- [EXERCISE REQUIREMENTS]:
Recast the data from the line containing "Foxcombe (1101, 500)" down to the line containing "The image size is (924, 1311).", both included, as a numbered list with blank lines left out.

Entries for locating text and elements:
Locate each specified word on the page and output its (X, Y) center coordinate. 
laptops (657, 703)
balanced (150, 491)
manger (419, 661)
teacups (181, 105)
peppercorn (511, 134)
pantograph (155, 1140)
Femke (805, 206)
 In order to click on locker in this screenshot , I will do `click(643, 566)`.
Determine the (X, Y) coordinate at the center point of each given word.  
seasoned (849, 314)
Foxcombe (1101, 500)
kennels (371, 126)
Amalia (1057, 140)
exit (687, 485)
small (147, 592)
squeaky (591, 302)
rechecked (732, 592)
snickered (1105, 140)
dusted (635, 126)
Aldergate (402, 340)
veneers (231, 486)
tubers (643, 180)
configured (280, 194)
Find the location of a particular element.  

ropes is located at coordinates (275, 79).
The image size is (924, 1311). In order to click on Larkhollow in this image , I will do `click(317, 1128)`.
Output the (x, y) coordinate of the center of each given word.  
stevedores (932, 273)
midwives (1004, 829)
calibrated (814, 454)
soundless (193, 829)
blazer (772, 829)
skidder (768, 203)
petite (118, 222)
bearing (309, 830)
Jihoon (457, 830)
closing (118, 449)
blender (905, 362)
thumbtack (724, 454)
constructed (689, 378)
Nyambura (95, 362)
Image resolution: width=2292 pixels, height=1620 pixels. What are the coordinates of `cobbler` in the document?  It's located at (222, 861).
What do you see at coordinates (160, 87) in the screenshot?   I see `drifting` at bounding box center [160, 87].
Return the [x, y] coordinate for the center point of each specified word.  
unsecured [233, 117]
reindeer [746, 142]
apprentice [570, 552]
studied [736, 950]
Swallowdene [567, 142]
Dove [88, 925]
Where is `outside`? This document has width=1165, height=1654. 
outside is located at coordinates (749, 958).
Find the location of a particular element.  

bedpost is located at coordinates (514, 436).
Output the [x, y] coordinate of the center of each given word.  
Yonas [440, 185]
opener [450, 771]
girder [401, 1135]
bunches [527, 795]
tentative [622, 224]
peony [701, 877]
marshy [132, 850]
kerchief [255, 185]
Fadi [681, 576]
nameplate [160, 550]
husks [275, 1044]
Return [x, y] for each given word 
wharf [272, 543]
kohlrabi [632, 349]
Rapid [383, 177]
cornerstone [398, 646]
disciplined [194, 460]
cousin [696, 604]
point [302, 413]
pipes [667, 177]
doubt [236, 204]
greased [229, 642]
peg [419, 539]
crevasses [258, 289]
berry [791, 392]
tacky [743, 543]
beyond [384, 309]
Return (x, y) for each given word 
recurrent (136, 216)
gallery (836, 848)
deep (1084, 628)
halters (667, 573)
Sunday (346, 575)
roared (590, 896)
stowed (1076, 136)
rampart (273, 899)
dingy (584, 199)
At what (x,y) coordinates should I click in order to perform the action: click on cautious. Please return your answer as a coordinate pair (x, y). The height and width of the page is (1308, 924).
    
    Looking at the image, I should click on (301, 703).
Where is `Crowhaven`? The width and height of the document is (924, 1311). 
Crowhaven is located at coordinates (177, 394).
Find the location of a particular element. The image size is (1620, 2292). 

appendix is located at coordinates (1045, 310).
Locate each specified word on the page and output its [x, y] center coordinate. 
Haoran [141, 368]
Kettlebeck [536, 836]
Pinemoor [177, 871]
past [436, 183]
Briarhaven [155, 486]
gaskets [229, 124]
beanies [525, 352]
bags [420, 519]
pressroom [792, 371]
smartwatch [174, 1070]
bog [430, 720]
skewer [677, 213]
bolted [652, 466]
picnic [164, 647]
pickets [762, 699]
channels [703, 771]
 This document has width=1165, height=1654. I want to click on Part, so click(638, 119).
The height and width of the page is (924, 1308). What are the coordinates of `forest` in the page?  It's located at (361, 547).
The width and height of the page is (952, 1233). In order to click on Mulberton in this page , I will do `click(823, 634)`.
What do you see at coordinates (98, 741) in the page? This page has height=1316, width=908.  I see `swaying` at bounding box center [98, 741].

- [FINAL RESULT]:
1. Foxcombe (1101, 500)
2. kennels (371, 126)
3. Amalia (1057, 140)
4. exit (687, 485)
5. small (147, 592)
6. squeaky (591, 302)
7. rechecked (732, 592)
8. snickered (1105, 140)
9. dusted (635, 126)
10. Aldergate (402, 340)
11. veneers (231, 486)
12. tubers (643, 180)
13. configured (280, 194)
14. Find the location of a particular element.  
15. ropes is located at coordinates (275, 79).
16. The image size is (924, 1311). In order to click on Larkhollow in this image , I will do `click(317, 1128)`.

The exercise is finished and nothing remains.